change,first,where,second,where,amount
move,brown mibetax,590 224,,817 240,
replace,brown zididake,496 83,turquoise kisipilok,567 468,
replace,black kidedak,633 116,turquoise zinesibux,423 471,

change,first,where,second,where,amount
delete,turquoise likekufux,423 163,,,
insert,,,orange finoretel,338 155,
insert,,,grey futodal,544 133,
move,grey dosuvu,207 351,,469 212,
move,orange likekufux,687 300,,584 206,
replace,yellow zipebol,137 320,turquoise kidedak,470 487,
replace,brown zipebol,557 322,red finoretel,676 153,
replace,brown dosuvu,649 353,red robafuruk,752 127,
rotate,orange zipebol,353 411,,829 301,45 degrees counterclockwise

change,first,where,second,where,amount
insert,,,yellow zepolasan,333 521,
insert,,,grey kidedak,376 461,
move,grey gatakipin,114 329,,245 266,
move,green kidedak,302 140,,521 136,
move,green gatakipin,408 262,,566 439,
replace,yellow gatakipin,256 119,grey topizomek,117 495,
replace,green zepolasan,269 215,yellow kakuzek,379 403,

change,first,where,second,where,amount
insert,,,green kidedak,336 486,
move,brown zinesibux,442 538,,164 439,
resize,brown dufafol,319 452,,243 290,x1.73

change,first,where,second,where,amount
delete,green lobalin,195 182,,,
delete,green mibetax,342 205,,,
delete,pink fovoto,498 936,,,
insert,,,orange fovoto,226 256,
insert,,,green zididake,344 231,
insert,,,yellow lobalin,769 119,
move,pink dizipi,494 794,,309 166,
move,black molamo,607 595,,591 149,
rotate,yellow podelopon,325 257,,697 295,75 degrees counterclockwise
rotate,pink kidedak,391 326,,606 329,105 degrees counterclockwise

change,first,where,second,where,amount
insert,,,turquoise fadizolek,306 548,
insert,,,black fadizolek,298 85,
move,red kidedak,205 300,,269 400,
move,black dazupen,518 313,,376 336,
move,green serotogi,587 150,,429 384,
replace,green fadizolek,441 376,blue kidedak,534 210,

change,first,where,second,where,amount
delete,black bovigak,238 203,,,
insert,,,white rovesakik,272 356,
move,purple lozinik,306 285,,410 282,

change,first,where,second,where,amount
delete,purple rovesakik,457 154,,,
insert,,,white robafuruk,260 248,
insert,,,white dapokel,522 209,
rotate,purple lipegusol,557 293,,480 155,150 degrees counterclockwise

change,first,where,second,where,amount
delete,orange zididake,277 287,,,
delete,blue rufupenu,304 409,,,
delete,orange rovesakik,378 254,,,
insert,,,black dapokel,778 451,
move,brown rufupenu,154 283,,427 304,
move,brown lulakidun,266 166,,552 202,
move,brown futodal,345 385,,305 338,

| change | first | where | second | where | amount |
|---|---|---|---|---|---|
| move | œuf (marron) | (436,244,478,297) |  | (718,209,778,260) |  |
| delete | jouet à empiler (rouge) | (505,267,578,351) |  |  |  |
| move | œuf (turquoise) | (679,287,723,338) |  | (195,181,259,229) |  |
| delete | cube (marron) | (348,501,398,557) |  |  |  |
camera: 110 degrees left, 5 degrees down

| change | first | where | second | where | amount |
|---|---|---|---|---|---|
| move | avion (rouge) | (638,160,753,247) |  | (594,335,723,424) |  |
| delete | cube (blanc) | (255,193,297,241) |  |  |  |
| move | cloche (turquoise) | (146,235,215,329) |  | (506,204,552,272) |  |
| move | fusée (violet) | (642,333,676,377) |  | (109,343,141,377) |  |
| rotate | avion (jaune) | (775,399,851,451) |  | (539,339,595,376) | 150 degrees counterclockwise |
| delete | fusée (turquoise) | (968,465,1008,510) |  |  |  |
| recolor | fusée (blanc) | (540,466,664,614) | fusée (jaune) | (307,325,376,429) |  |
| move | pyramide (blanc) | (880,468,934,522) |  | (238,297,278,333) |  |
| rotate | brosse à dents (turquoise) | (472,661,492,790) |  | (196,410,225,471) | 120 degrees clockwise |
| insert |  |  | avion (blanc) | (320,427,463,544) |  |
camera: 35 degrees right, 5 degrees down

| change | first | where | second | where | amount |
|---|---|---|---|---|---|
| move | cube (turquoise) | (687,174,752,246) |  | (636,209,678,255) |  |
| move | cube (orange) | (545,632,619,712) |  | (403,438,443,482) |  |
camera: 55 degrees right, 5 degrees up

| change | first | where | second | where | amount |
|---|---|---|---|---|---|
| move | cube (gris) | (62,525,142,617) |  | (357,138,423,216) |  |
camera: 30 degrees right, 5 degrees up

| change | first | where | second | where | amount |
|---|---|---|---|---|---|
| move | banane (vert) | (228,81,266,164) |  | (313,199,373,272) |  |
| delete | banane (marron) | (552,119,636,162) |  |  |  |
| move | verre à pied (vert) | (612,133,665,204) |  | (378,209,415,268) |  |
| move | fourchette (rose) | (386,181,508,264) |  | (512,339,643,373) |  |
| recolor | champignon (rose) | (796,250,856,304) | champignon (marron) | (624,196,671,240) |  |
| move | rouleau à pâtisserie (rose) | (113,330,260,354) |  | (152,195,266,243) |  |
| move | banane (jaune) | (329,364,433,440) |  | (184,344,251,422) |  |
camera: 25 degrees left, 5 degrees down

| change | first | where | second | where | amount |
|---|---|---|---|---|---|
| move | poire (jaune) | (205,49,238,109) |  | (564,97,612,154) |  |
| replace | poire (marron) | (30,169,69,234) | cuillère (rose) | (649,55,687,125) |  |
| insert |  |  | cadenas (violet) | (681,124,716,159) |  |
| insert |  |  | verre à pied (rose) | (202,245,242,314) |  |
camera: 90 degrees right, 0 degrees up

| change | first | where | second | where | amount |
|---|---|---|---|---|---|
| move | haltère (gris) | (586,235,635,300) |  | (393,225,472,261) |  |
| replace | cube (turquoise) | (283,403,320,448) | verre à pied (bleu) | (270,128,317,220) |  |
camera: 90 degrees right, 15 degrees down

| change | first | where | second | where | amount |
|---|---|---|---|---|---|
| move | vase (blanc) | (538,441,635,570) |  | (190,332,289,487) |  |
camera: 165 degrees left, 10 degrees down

# # # #

**Exercise prompt:** Return the whole listing, word for word.

**Written answer:**
change,first,where,second,where,amount
move,brown mibetax,590 224,,817 240,
replace,brown zididake,496 83,turquoise kisipilok,567 468,
replace,black kidedak,633 116,turquoise zinesibux,423 471,

change,first,where,second,where,amount
delete,turquoise likekufux,423 163,,,
insert,,,orange finoretel,338 155,
insert,,,grey futodal,544 133,
move,grey dosuvu,207 351,,469 212,
move,orange likekufux,687 300,,584 206,
replace,yellow zipebol,137 320,turquoise kidedak,470 487,
replace,brown zipebol,557 322,red finoretel,676 153,
replace,brown dosuvu,649 353,red robafuruk,752 127,
rotate,orange zipebol,353 411,,829 301,45 degrees counterclockwise

change,first,where,second,where,amount
insert,,,yellow zepolasan,333 521,
insert,,,grey kidedak,376 461,
move,grey gatakipin,114 329,,245 266,
move,green kidedak,302 140,,521 136,
move,green gatakipin,408 262,,566 439,
replace,yellow gatakipin,256 119,grey topizomek,117 495,
replace,green zepolasan,269 215,yellow kakuzek,379 403,

change,first,where,second,where,amount
insert,,,green kidedak,336 486,
move,brown zinesibux,442 538,,164 439,
resize,brown dufafol,319 452,,243 290,x1.73

change,first,where,second,where,amount
delete,green lobalin,195 182,,,
delete,green mibetax,342 205,,,
delete,pink fovoto,498 936,,,
insert,,,orange fovoto,226 256,
insert,,,green zididake,344 231,
insert,,,yellow lobalin,769 119,
move,pink dizipi,494 794,,309 166,
move,black molamo,607 595,,591 149,
rotate,yellow podelopon,325 257,,697 295,75 degrees counterclockwise
rotate,pink kidedak,391 326,,606 329,105 degrees counterclockwise

change,first,where,second,where,amount
insert,,,turquoise fadizolek,306 548,
insert,,,black fadizolek,298 85,
move,red kidedak,205 300,,269 400,
move,black dazupen,518 313,,376 336,
move,green serotogi,587 150,,429 384,
replace,green fadizolek,441 376,blue kidedak,534 210,

change,first,where,second,where,amount
delete,black bovigak,238 203,,,
insert,,,white rovesakik,272 356,
move,purple lozinik,306 285,,410 282,

change,first,where,second,where,amount
delete,purple rovesakik,457 154,,,
insert,,,white robafuruk,260 248,
insert,,,white dapokel,522 209,
rotate,purple lipegusol,557 293,,480 155,150 degrees counterclockwise

change,first,where,second,where,amount
delete,orange zididake,277 287,,,
delete,blue rufupenu,304 409,,,
delete,orange rovesakik,378 254,,,
insert,,,black dapokel,778 451,
move,brown rufupenu,154 283,,427 304,
move,brown lulakidun,266 166,,552 202,
move,brown futodal,345 385,,305 338,

| change | first | where | second | where | amount |
|---|---|---|---|---|---|
| move | œuf (marron) | (436,244,478,297) |  | (718,209,778,260) |  |
| delete | jouet à empiler (rouge) | (505,267,578,351) |  |  |  |
| move | œuf (turquoise) | (679,287,723,338) |  | (195,181,259,229) |  |
| delete | cube (marron) | (348,501,398,557) |  |  |  |
camera: 110 degrees left, 5 degrees down

| change | first | where | second | where | amount |
|---|---|---|---|---|---|
| move | avion (rouge) | (638,160,753,247) |  | (594,335,723,424) |  |
| delete | cube (blanc) | (255,193,297,241) |  |  |  |
| move | cloche (turquoise) | (146,235,215,329) |  | (506,204,552,272) |  |
| move | fusée (violet) | (642,333,676,377) |  | (109,343,141,377) |  |
| rotate | avion (jaune) | (775,399,851,451) |  | (539,339,595,376) | 150 degrees counterclockwise |
| delete | fusée (turquoise) | (968,465,1008,510) |  |  |  |
| recolor | fusée (blanc) | (540,466,664,614) | fusée (jaune) | (307,325,376,429) |  |
| move | pyramide (blanc) | (880,468,934,522) |  | (238,297,278,333) |  |
| rotate | brosse à dents (turquoise) | (472,661,492,790) |  | (196,410,225,471) | 120 degrees clockwise |
| insert |  |  | avion (blanc) | (320,427,463,544) |  |
camera: 35 degrees right, 5 degrees down

| change | first | where | second | where | amount |
|---|---|---|---|---|---|
| move | cube (turquoise) | (687,174,752,246) |  | (636,209,678,255) |  |
| move | cube (orange) | (545,632,619,712) |  | (403,438,443,482) |  |
camera: 55 degrees right, 5 degrees up

| change | first | where | second | where | amount |
|---|---|---|---|---|---|
| move | cube (gris) | (62,525,142,617) |  | (357,138,423,216) |  |
camera: 30 degrees right, 5 degrees up

| change | first | where | second | where | amount |
|---|---|---|---|---|---|
| move | banane (vert) | (228,81,266,164) |  | (313,199,373,272) |  |
| delete | banane (marron) | (552,119,636,162) |  |  |  |
| move | verre à pied (vert) | (612,133,665,204) |  | (378,209,415,268) |  |
| move | fourchette (rose) | (386,181,508,264) |  | (512,339,643,373) |  |
| recolor | champignon (rose) | (796,250,856,304) | champignon (marron) | (624,196,671,240) |  |
| move | rouleau à pâtisserie (rose) | (113,330,260,354) |  | (152,195,266,243) |  |
| move | banane (jaune) | (329,364,433,440) |  | (184,344,251,422) |  |
camera: 25 degrees left, 5 degrees down

| change | first | where | second | where | amount |
|---|---|---|---|---|---|
| move | poire (jaune) | (205,49,238,109) |  | (564,97,612,154) |  |
| replace | poire (marron) | (30,169,69,234) | cuillère (rose) | (649,55,687,125) |  |
| insert |  |  | cadenas (violet) | (681,124,716,159) |  |
| insert |  |  | verre à pied (rose) | (202,245,242,314) |  |
camera: 90 degrees right, 0 degrees up

| change | first | where | second | where | amount |
|---|---|---|---|---|---|
| move | haltère (gris) | (586,235,635,300) |  | (393,225,472,261) |  |
| replace | cube (turquoise) | (283,403,320,448) | verre à pied (bleu) | (270,128,317,220) |  |
camera: 90 degrees right, 15 degrees down

| change | first | where | second | where | amount |
|---|---|---|---|---|---|
| move | vase (blanc) | (538,441,635,570) |  | (190,332,289,487) |  |
camera: 165 degrees left, 10 degrees down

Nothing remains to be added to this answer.